>>>

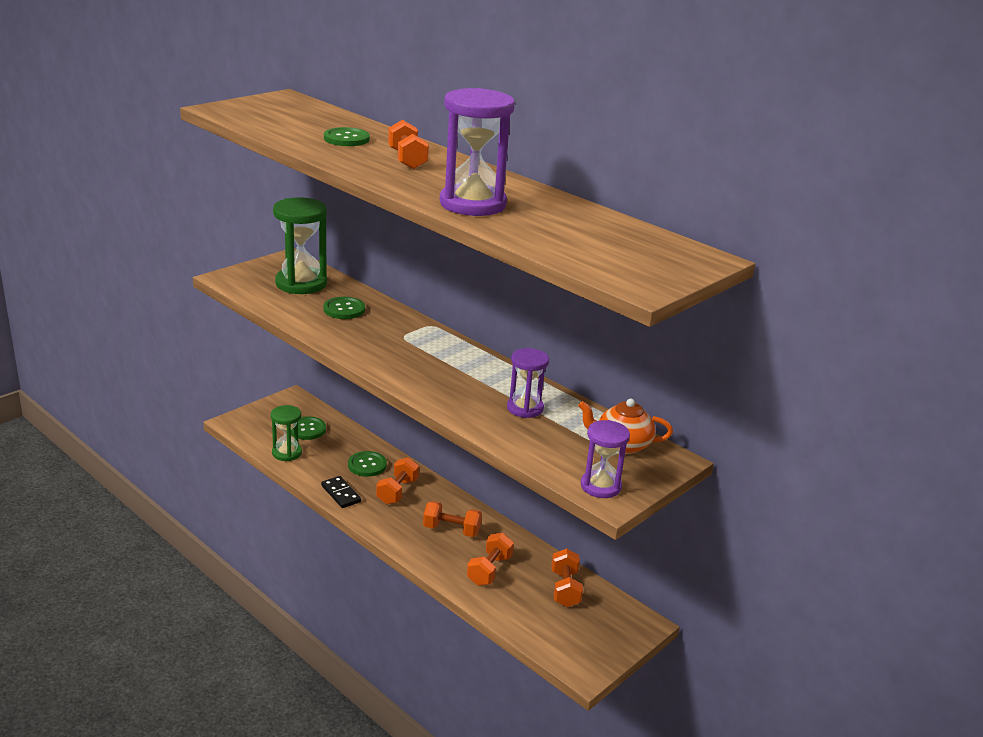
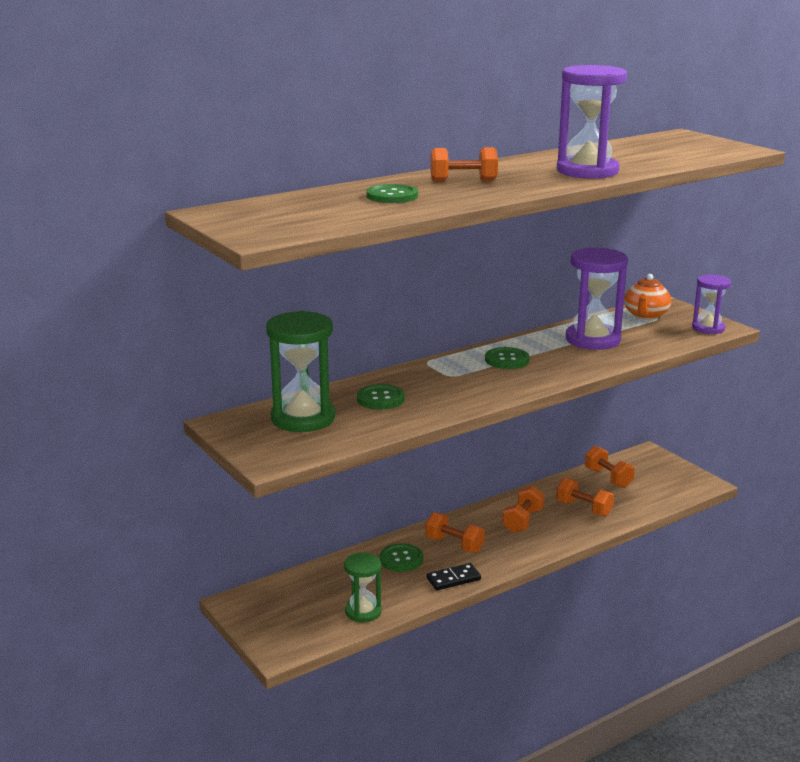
camera: 75 degrees left, 5 degrees down
green button [291,416,326,440] -> green button moved to [485,347,530,369]
purple hourglass [507,348,549,418] -> purple hourglass [566,247,628,350], size x1.66
orange dumbbell [551,548,583,607] -> orange dumbbell turned 45 degrees clockwise [585,446,635,488]

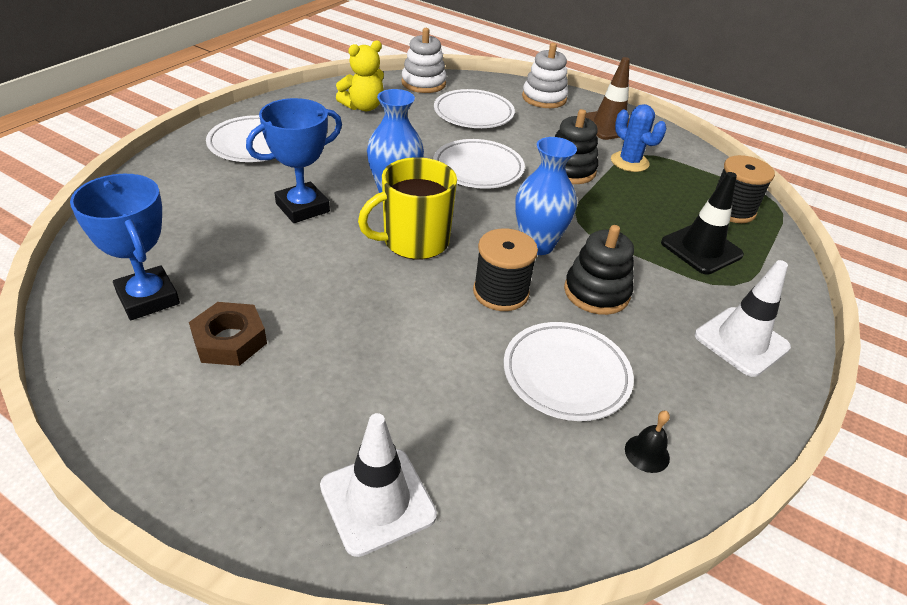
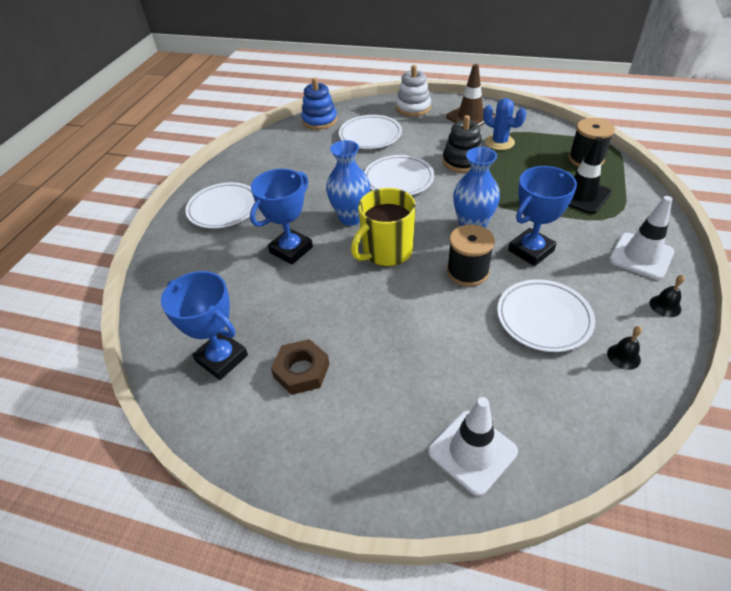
camera: 10 degrees left, 5 degrees up
yellow teddy bear [336,40,384,111] -> none
white stacking toy [401,28,447,93] -> blue stacking toy [301,78,337,130]
black stacking toy [564,225,634,315] -> blue trophy [508,166,577,266]
none -> black bell [650,275,685,317]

<<<

**TASK**
For each line above that carries the word "camera", copy it out.

**RESULT FOR THIS EXERCISE**
camera: 75 degrees left, 5 degrees down
camera: 10 degrees left, 5 degrees up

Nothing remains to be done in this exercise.